**What is being asked:**
Pick the lines holding the string "none" out of the records and copy them.

**Data extract:**
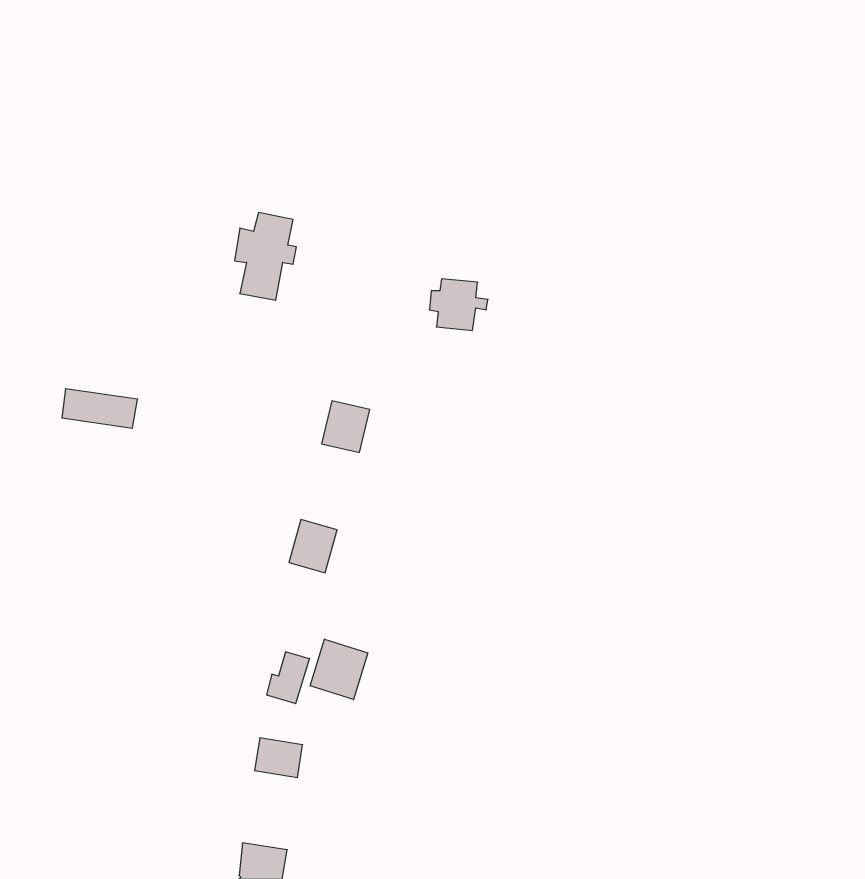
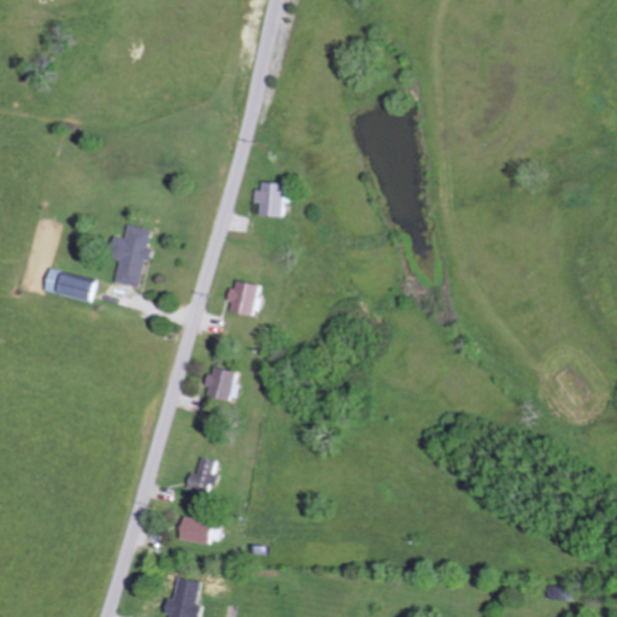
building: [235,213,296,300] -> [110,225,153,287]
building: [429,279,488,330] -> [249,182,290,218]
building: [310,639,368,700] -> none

--

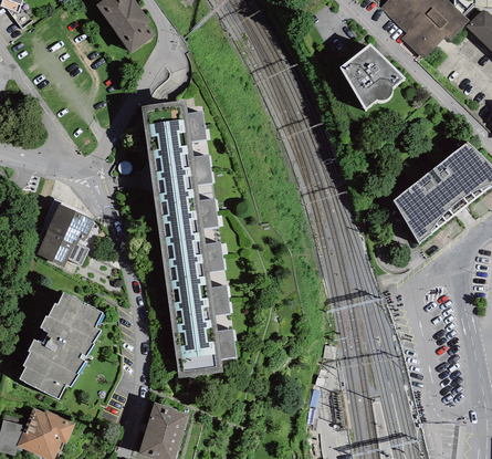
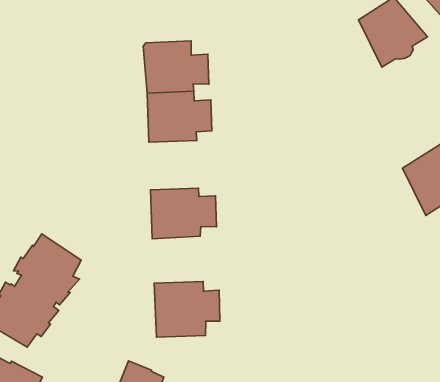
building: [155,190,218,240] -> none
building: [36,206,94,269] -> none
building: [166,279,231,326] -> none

**Task result:**
building: [310,639,368,700] -> none
building: [155,190,218,240] -> none
building: [36,206,94,269] -> none
building: [166,279,231,326] -> none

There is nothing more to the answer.